**WRITTEN INSTRUCTION**:
The entries below are to be repeated exactly as they stand.

**DATASET CONTENT**:

● ● ●

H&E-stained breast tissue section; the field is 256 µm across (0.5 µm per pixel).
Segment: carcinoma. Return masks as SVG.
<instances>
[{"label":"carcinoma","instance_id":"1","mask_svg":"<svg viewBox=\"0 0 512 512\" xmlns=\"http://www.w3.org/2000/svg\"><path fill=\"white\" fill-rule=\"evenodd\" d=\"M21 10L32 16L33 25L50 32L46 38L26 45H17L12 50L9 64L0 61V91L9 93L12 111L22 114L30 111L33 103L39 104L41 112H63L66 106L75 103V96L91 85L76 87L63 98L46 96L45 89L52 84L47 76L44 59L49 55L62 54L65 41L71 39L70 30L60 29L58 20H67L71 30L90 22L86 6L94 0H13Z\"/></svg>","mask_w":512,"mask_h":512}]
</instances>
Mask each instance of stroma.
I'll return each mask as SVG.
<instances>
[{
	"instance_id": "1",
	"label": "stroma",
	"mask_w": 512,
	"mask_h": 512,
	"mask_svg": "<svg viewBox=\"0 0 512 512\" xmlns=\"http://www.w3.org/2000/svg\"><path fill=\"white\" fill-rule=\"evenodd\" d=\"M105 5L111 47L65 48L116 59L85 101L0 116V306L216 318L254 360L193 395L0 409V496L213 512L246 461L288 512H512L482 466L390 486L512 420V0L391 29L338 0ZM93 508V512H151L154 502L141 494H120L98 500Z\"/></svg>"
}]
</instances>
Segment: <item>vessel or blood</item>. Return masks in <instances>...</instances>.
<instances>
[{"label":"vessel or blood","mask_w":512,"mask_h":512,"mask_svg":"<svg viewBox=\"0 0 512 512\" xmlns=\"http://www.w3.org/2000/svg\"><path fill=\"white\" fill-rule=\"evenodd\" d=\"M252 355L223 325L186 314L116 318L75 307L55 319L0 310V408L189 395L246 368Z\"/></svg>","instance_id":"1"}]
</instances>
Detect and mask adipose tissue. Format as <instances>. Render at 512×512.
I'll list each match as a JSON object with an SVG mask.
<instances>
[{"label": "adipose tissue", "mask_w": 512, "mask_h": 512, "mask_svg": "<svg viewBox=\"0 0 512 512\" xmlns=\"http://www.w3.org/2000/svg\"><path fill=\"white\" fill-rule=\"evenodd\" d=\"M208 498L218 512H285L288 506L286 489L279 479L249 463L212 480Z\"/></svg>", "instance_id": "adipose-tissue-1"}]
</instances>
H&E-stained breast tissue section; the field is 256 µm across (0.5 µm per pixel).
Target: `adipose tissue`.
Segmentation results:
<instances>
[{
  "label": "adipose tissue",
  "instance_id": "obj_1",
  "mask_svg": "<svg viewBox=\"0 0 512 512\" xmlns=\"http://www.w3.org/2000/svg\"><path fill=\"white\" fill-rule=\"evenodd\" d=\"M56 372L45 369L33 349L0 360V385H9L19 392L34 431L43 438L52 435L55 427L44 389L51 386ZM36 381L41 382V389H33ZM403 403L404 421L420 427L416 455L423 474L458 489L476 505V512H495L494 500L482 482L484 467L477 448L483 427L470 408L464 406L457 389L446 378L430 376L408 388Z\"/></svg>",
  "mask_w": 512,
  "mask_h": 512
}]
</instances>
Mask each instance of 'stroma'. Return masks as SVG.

● ● ●

**OUTPUT FOR THIS TASK**:
H&E-stained breast tissue section; the field is 256 µm across (0.5 µm per pixel).
Segment: carcinoma. Return masks as SVG.
<instances>
[{"label":"carcinoma","instance_id":"1","mask_svg":"<svg viewBox=\"0 0 512 512\" xmlns=\"http://www.w3.org/2000/svg\"><path fill=\"white\" fill-rule=\"evenodd\" d=\"M21 10L32 16L33 25L50 32L46 38L26 45H17L12 50L9 64L0 61V91L9 93L12 111L22 114L30 111L33 103L39 104L41 112H63L66 106L75 103V96L91 85L76 87L63 98L46 96L45 89L52 84L47 76L44 59L49 55L62 54L65 41L71 39L70 30L60 29L58 20H67L71 30L90 22L86 6L94 0H13Z\"/></svg>","mask_w":512,"mask_h":512}]
</instances>
Mask each instance of stroma.
I'll return each mask as SVG.
<instances>
[{
	"instance_id": "1",
	"label": "stroma",
	"mask_w": 512,
	"mask_h": 512,
	"mask_svg": "<svg viewBox=\"0 0 512 512\" xmlns=\"http://www.w3.org/2000/svg\"><path fill=\"white\" fill-rule=\"evenodd\" d=\"M105 5L111 47L65 48L116 59L85 101L0 116V306L216 318L254 360L193 395L0 409V496L213 512L246 461L288 512H512L482 466L390 486L512 420V0L391 29L338 0ZM93 508V512H151L154 502L141 494H120L98 500Z\"/></svg>"
}]
</instances>
Segment: <item>vessel or blood</item>. Return masks in <instances>...</instances>.
<instances>
[{"label":"vessel or blood","mask_w":512,"mask_h":512,"mask_svg":"<svg viewBox=\"0 0 512 512\" xmlns=\"http://www.w3.org/2000/svg\"><path fill=\"white\" fill-rule=\"evenodd\" d=\"M252 355L223 325L186 314L116 318L75 307L55 319L0 310V408L189 395L246 368Z\"/></svg>","instance_id":"1"}]
</instances>
Detect and mask adipose tissue. Format as <instances>. Render at 512×512.
I'll list each match as a JSON object with an SVG mask.
<instances>
[{"label": "adipose tissue", "mask_w": 512, "mask_h": 512, "mask_svg": "<svg viewBox=\"0 0 512 512\" xmlns=\"http://www.w3.org/2000/svg\"><path fill=\"white\" fill-rule=\"evenodd\" d=\"M208 498L218 512H285L288 506L286 489L279 479L249 463L212 480Z\"/></svg>", "instance_id": "adipose-tissue-1"}]
</instances>
H&E-stained breast tissue section; the field is 256 µm across (0.5 µm per pixel).
Target: `adipose tissue`.
Segmentation results:
<instances>
[{
  "label": "adipose tissue",
  "instance_id": "obj_1",
  "mask_svg": "<svg viewBox=\"0 0 512 512\" xmlns=\"http://www.w3.org/2000/svg\"><path fill=\"white\" fill-rule=\"evenodd\" d=\"M56 372L45 369L33 349L0 360V385H9L19 392L34 431L43 438L52 435L55 427L44 389L51 386ZM36 381L41 382V389H33ZM403 403L404 421L420 427L416 455L423 474L458 489L476 505V512H495L494 500L482 482L484 467L477 448L483 427L470 408L464 406L457 389L446 378L430 376L408 388Z\"/></svg>",
  "mask_w": 512,
  "mask_h": 512
}]
</instances>
Mask each instance of 'stroma'. Return masks as SVG.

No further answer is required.